[Dataset entries]
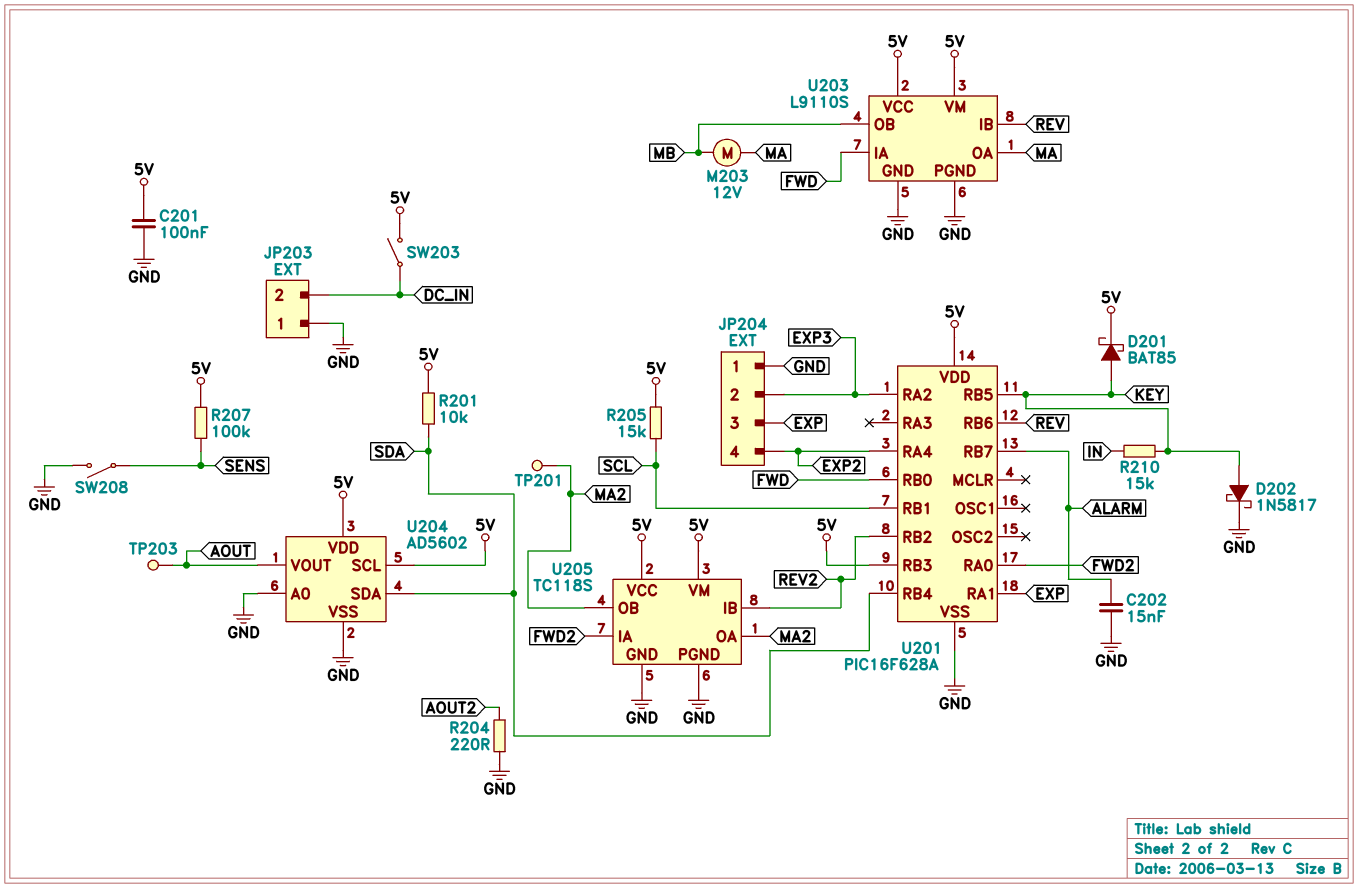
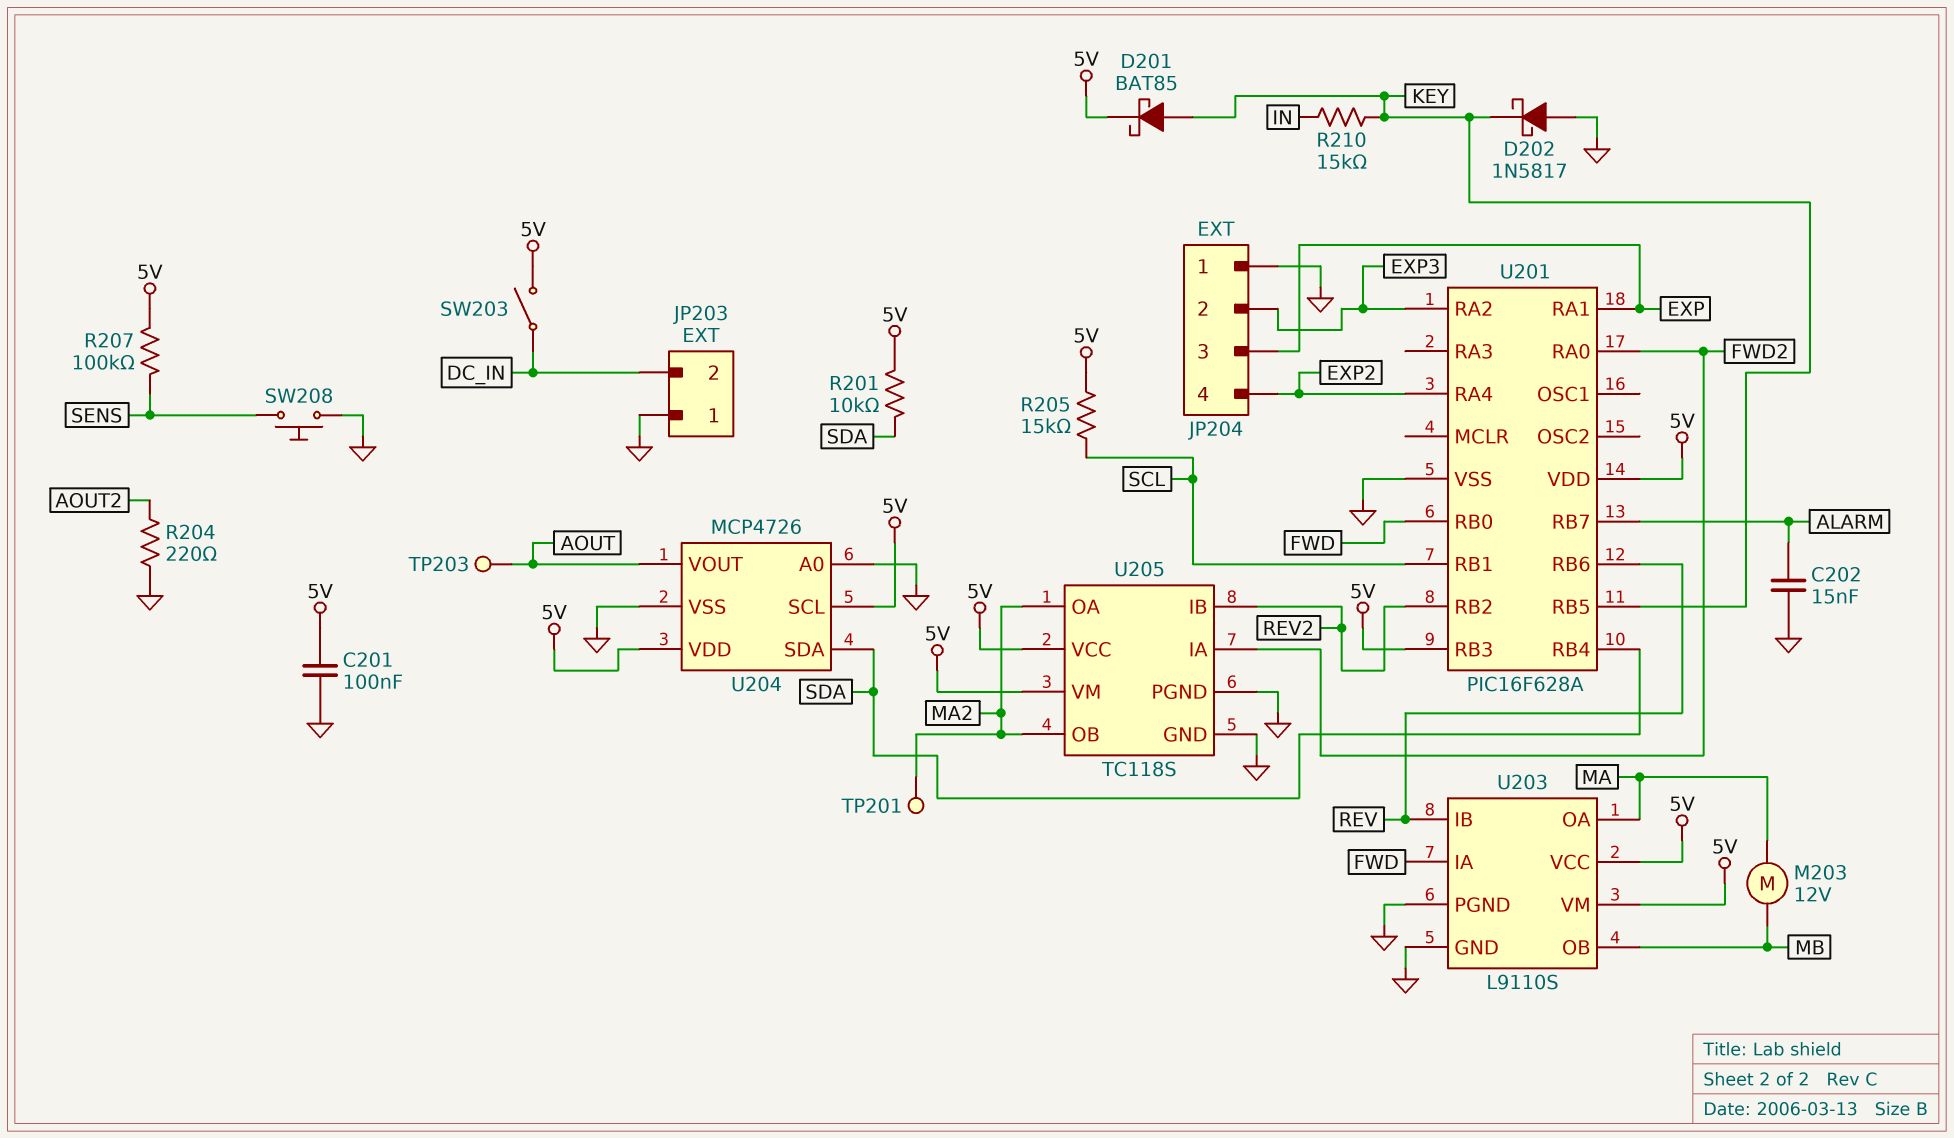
D202: schottky 1N5817 (A KEY, K GND) -> schottky 1N5817 (A GND, K KEY)
SW208: switch (GND, SENS) -> button (GND, SENS)
U204: AD5602 -> MCP4726

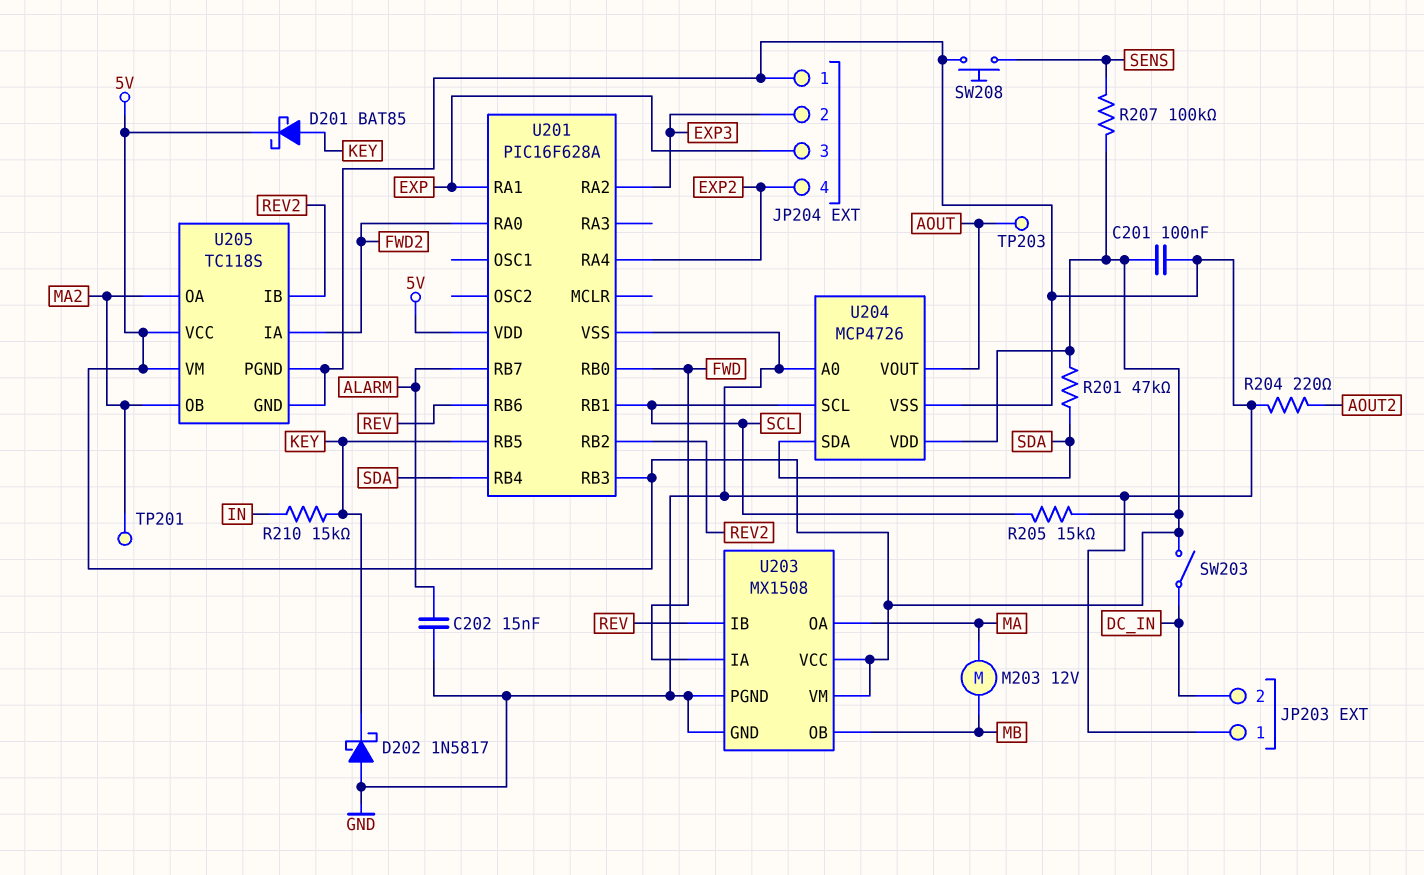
R201: 10k (5V, SDA) -> 47k (5V, SDA)
U203: L9110S -> MX1508
U204 pin SCL: 5V -> SCL

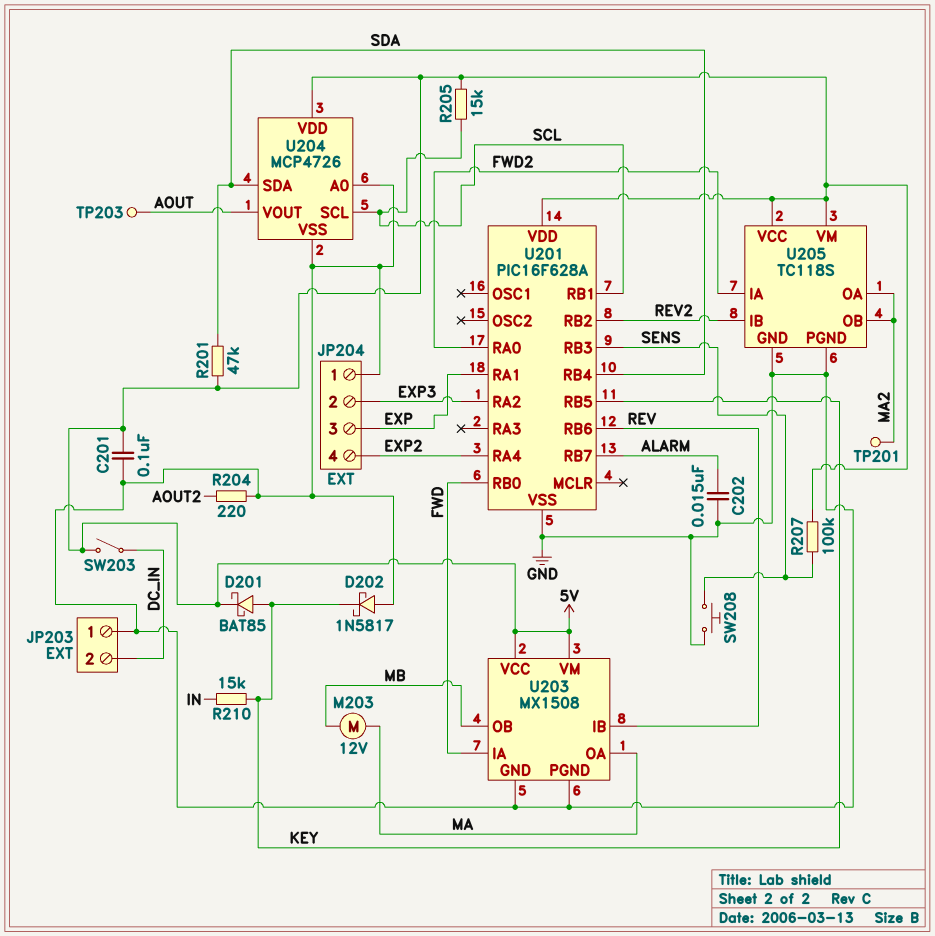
U201 pin RB3: 5V -> SENS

PROBLEM DESCRIPTION | Keep the pictures out of the copy and write out the data exactly as it stands.

EXPECTED OUTPUT |
D202: schottky 1N5817 (A KEY, K GND) -> schottky 1N5817 (A GND, K KEY)
SW208: switch (GND, SENS) -> button (GND, SENS)
U204: AD5602 -> MCP4726

R201: 10k (5V, SDA) -> 47k (5V, SDA)
U203: L9110S -> MX1508
U204 pin SCL: 5V -> SCL

U201 pin RB3: 5V -> SENS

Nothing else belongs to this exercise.